→ **Problem requirements**:
A verbatim reproduction of the lines below, from the line containing "(499, 184) = (322, 219): yellow lemon -> none" through the line containing "(625, 576) = (753, 302): red", both ends included, is the whole required output.

→ **Object matching data**:
━━━━━━━━━━

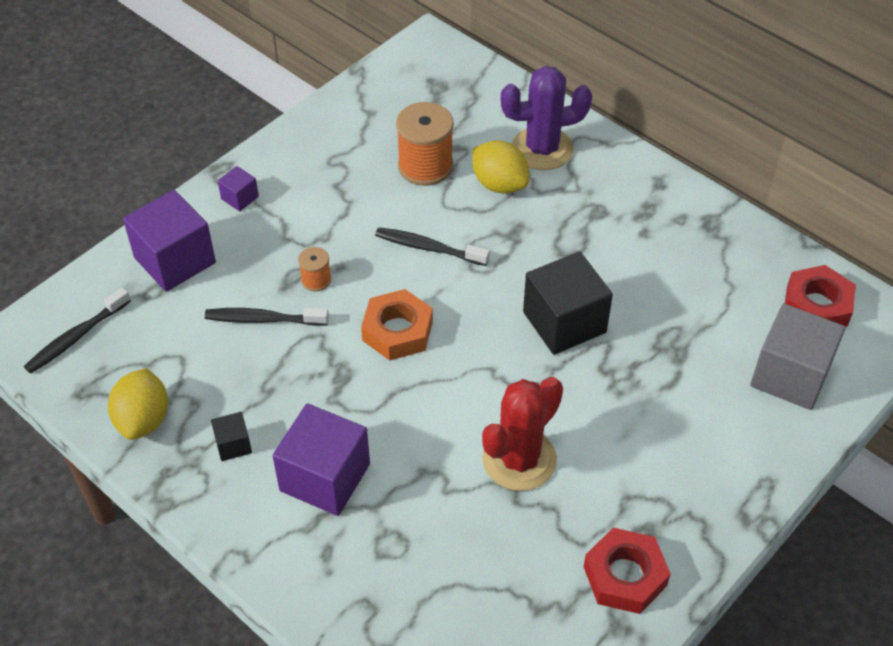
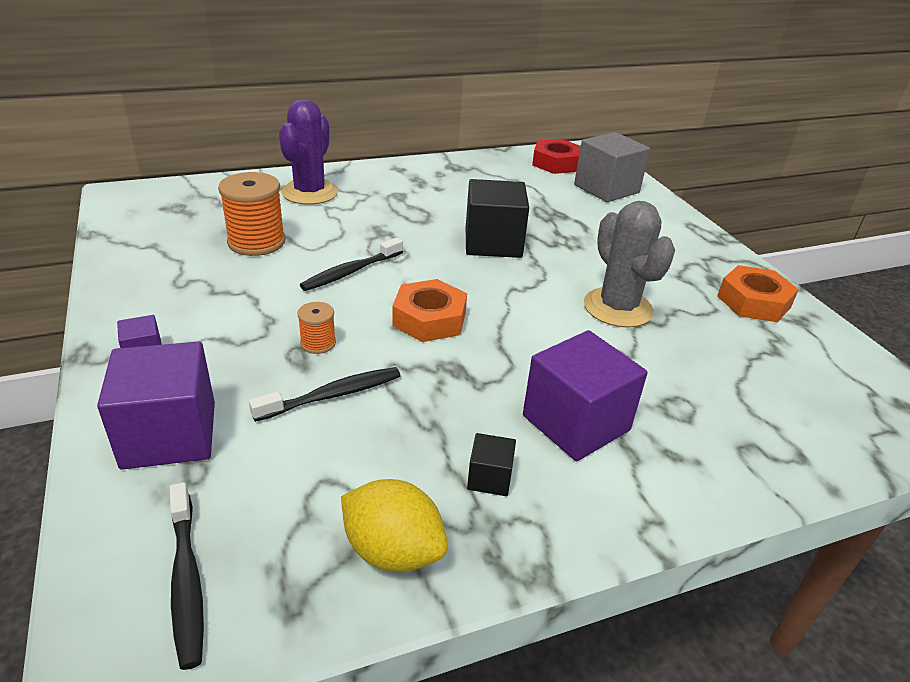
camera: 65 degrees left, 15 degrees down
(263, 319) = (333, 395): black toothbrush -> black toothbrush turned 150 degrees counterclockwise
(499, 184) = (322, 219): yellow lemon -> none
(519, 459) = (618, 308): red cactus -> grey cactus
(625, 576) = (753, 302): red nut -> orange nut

━━━━━━━━━━

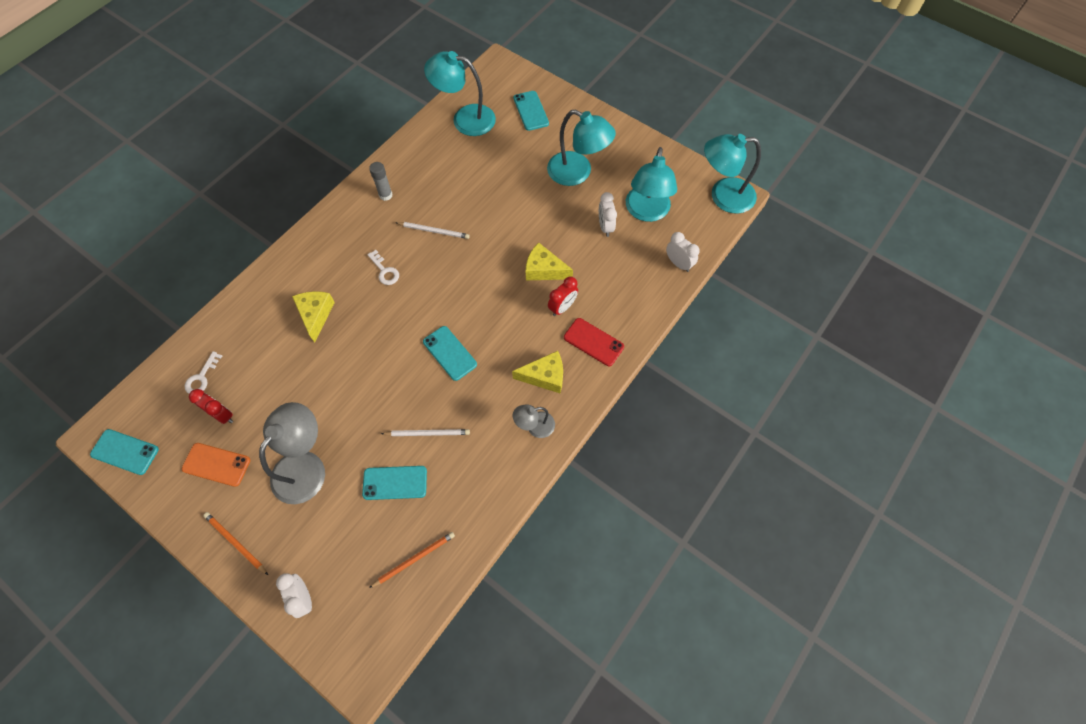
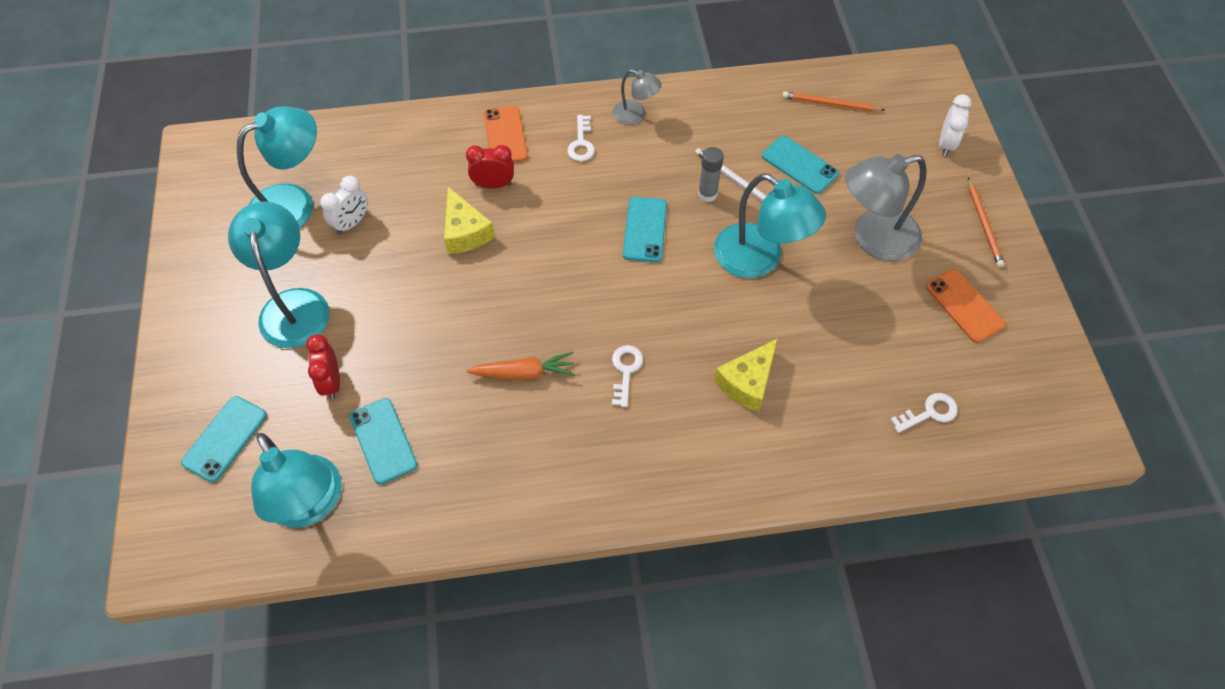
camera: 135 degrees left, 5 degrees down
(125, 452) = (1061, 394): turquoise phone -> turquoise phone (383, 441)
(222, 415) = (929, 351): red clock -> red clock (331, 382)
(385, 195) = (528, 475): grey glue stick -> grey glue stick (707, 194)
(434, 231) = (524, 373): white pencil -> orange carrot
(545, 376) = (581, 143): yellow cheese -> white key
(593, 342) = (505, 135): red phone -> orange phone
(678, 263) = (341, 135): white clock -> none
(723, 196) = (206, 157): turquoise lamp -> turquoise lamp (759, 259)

━━━━━━━━━━

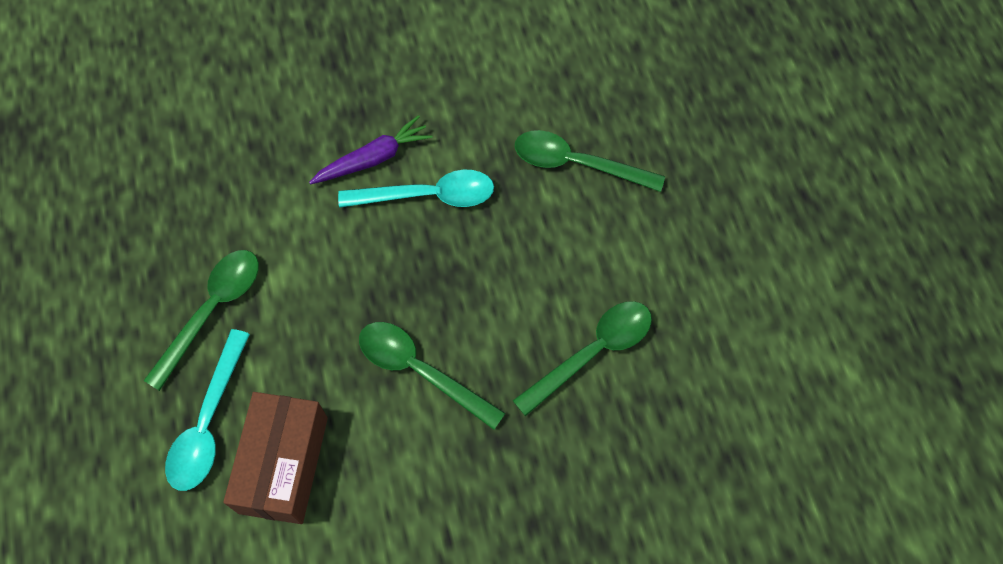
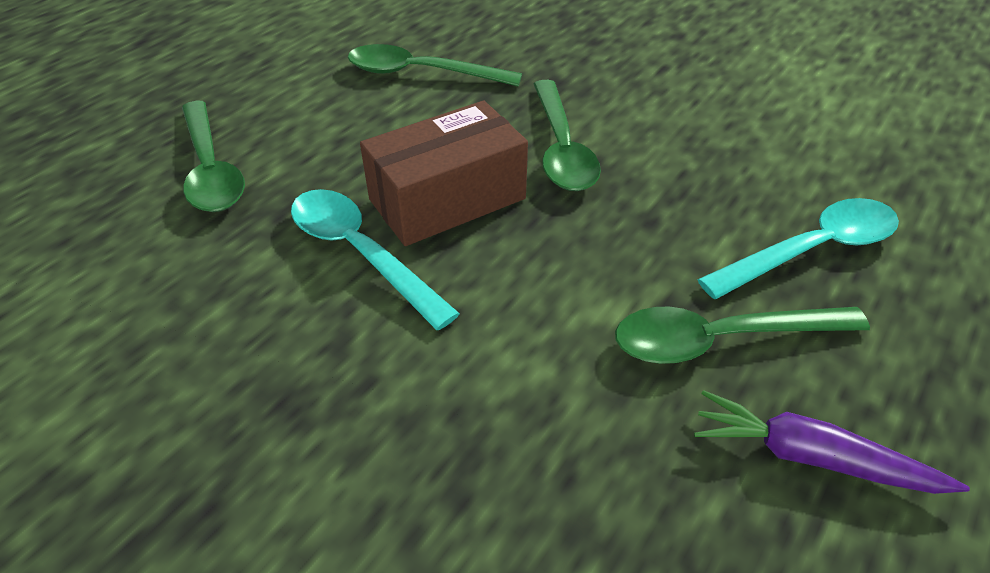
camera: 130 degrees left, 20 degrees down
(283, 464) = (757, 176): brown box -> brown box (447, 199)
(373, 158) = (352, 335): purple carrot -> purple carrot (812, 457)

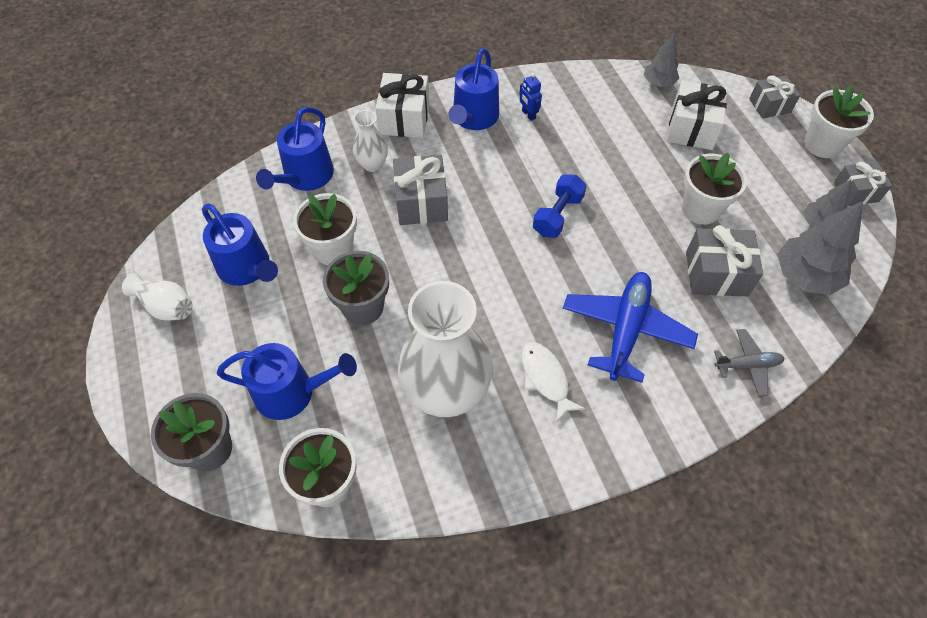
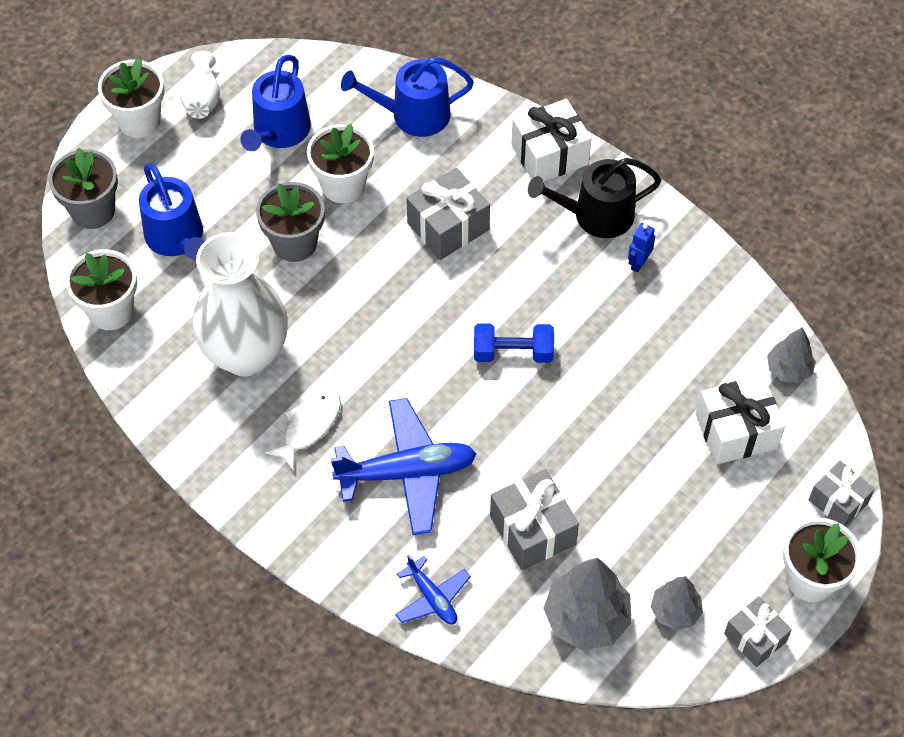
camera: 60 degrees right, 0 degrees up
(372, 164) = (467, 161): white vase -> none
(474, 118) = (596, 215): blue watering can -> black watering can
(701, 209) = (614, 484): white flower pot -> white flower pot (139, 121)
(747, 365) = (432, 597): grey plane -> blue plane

━━━━━━━━━━

→ **Output for this exercise**:
(499, 184) = (322, 219): yellow lemon -> none
(519, 459) = (618, 308): red cactus -> grey cactus
(625, 576) = (753, 302): red nut -> orange nut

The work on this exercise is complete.